[Object state comparisons]
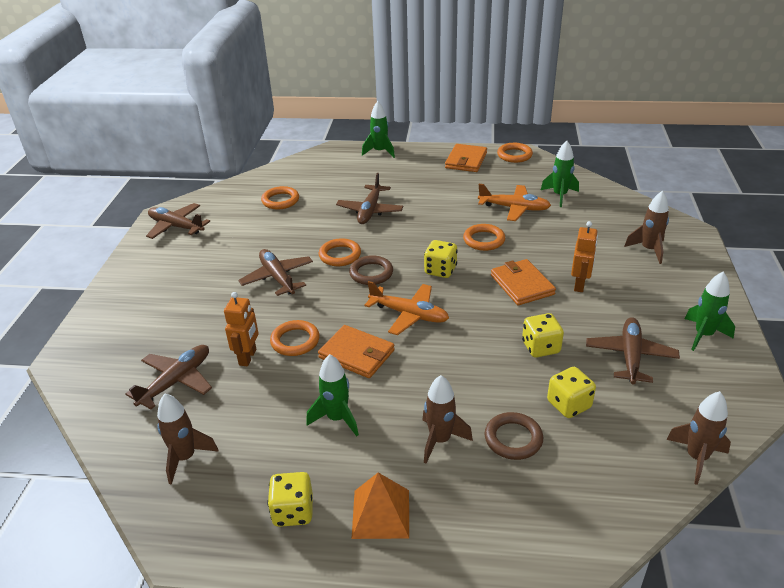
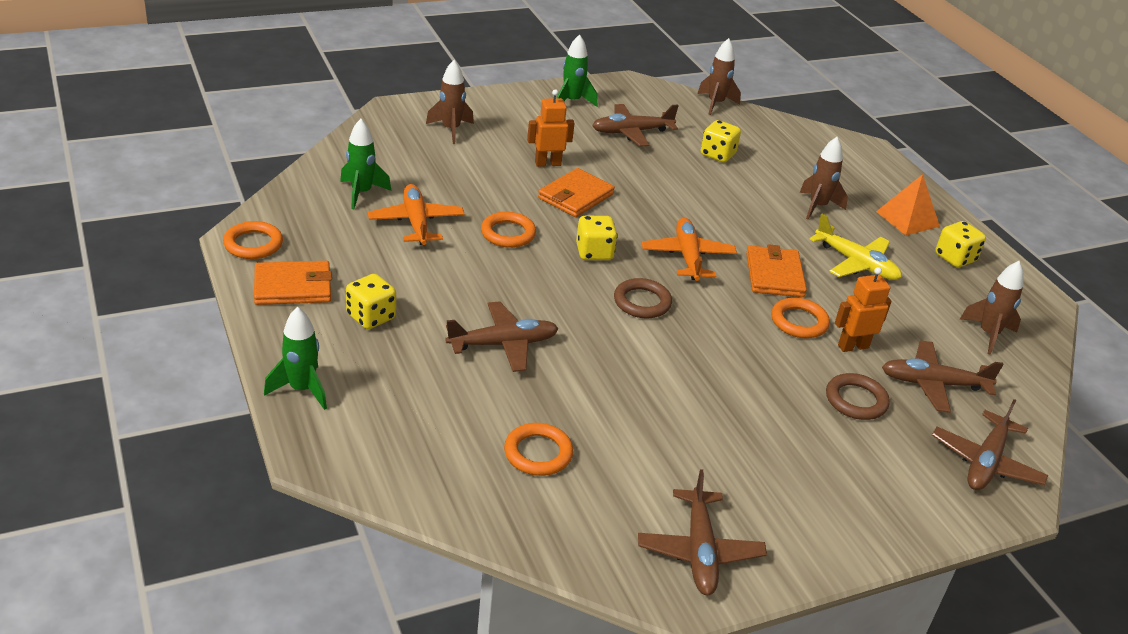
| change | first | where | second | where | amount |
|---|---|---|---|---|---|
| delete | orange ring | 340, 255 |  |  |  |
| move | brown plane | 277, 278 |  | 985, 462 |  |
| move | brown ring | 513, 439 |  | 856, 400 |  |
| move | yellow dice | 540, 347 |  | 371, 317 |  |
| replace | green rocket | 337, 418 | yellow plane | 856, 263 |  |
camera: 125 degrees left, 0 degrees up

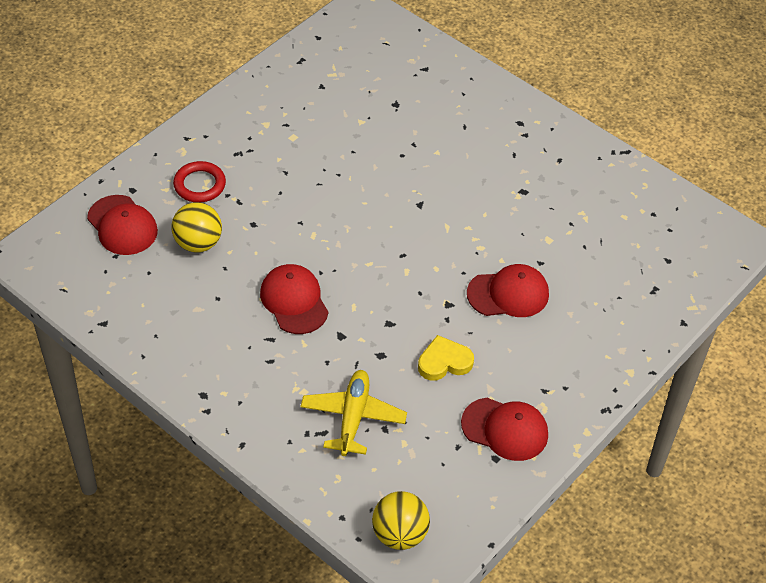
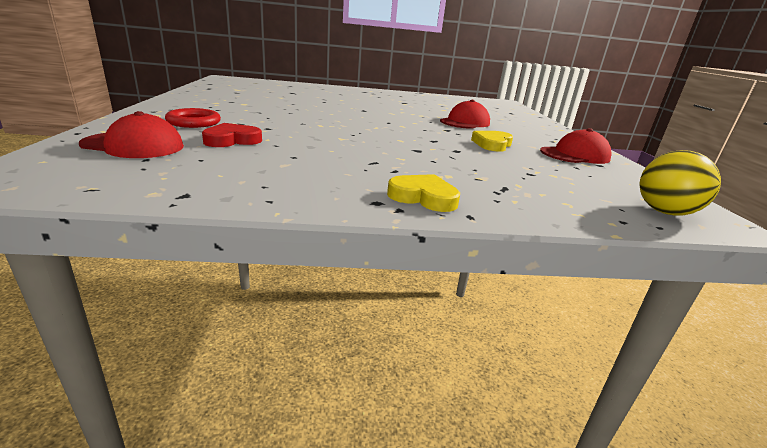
| change | first | where | second | where | amount |
|---|---|---|---|---|---|
| delete | red cap | 294, 301 |  |  |  |
| delete | yellow plane | 353, 417 |  |  |  |
| insert |  |  | yellow heart | 423, 197 |  |
| replace | yellow ball | 198, 243 | red heart | 232, 140 |  |
camera: 45 degrees left, 25 degrees down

About this task:
Your answer should hold every line of the entries that contains the string "degrees".

Response to this task:
camera: 125 degrees left, 0 degrees up
camera: 45 degrees left, 25 degrees down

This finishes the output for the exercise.